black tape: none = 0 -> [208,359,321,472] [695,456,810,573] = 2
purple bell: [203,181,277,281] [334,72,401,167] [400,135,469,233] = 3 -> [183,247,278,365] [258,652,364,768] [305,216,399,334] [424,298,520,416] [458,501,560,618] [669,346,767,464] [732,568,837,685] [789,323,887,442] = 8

* * *

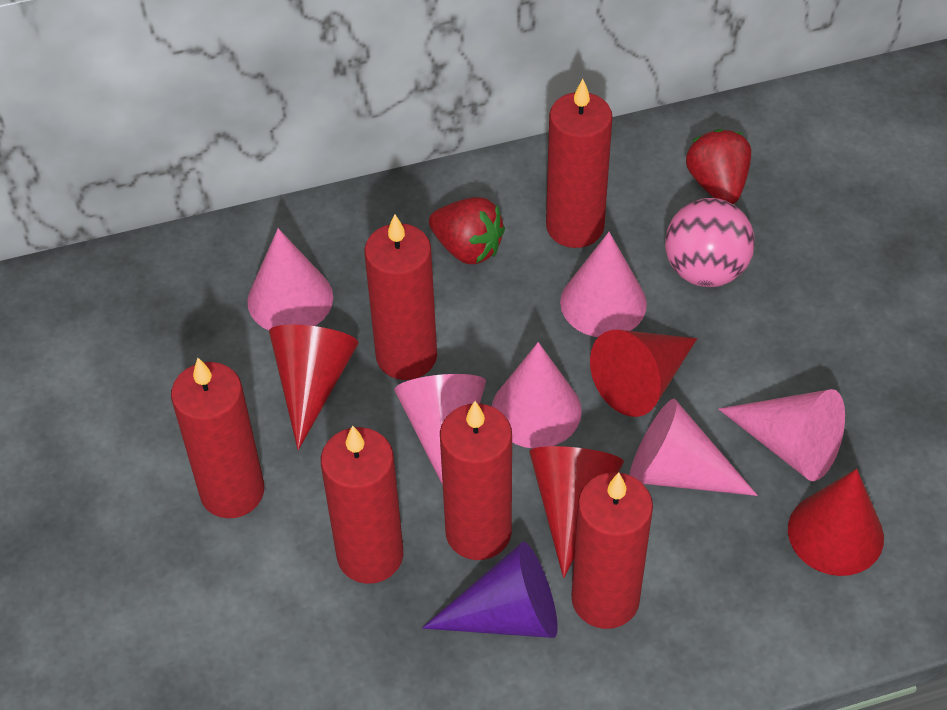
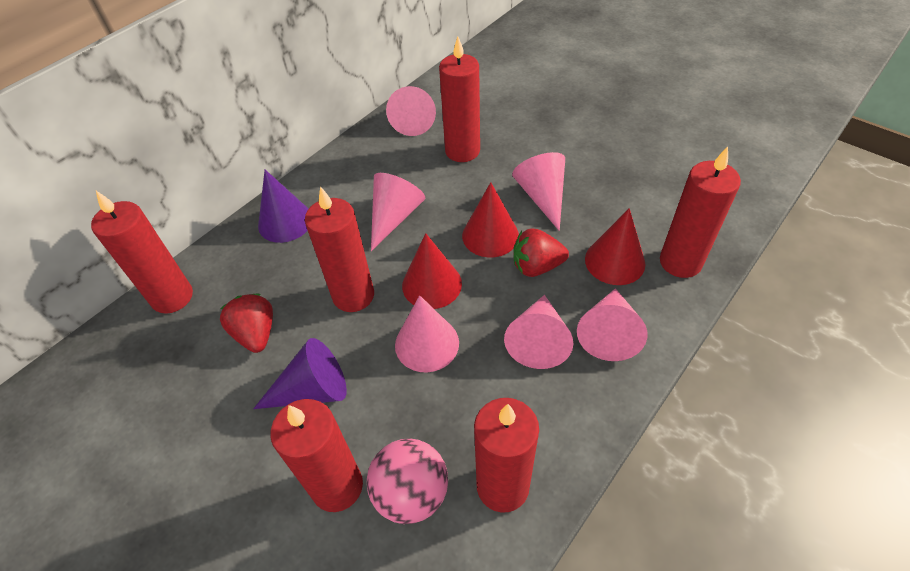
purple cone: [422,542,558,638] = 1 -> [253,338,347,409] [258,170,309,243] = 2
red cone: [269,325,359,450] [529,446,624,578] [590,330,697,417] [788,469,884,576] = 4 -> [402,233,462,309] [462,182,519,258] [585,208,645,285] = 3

...

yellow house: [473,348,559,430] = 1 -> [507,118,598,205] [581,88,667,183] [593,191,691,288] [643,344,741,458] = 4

▶ **Task**: Looking at the data above, write out exactly the lines that start at the one containing "black tape: none" and end at the one containing "purple bell: [203,181,277,281]"; include both and nothing beyond.

▶ **Output of the task**:
black tape: none = 0 -> [208,359,321,472] [695,456,810,573] = 2
purple bell: [203,181,277,281] [334,72,401,167] [400,135,469,233] = 3 -> [183,247,278,365] [258,652,364,768] [305,216,399,334] [424,298,520,416] [458,501,560,618] [669,346,767,464] [732,568,837,685] [789,323,887,442] = 8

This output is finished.